### EXERCISE REQUIREMENTS
Lay out the entries, from the first line through the line containing "(B) Farther", as a numbered list, and leave out any blank lines.

### THE DATA
========================================================================
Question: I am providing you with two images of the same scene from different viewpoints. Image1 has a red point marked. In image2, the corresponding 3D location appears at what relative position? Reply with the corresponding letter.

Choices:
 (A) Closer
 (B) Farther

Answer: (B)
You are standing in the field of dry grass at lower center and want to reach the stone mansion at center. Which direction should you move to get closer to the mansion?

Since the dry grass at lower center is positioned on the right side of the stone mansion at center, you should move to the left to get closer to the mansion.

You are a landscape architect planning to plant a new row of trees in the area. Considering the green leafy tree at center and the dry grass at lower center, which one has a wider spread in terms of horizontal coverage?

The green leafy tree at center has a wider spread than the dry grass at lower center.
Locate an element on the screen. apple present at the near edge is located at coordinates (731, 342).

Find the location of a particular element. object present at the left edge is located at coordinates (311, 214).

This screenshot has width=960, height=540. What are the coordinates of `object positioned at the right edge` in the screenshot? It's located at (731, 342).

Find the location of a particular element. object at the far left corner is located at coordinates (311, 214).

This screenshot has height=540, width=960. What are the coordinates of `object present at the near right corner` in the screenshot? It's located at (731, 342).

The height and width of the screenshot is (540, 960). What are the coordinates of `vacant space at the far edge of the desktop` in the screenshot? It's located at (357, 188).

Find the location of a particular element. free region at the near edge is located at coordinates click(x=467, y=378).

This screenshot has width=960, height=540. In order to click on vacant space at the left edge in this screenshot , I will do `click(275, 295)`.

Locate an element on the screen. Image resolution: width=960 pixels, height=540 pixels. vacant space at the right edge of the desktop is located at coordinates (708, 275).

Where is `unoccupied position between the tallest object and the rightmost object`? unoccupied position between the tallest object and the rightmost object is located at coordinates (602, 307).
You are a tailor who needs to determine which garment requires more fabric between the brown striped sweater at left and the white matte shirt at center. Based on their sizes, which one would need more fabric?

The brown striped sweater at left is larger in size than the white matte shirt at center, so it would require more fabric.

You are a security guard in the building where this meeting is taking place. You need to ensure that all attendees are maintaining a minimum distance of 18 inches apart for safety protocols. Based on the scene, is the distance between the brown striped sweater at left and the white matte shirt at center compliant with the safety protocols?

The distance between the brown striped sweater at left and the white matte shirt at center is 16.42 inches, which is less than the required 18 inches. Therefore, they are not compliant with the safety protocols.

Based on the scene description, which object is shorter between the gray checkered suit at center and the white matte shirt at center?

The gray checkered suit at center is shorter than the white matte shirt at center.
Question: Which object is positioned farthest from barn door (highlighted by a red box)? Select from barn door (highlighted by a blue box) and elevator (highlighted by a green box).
========================================================================
### FINAL RESULT
1. Question: I am providing you with two images of the same scene from different viewpoints. Image1 has a red point marked. In image2, the corresponding 3D location appears at what relative position? Reply with the corresponding letter.
2. Choices:
3.  (A) Closer
4.  (B) Farther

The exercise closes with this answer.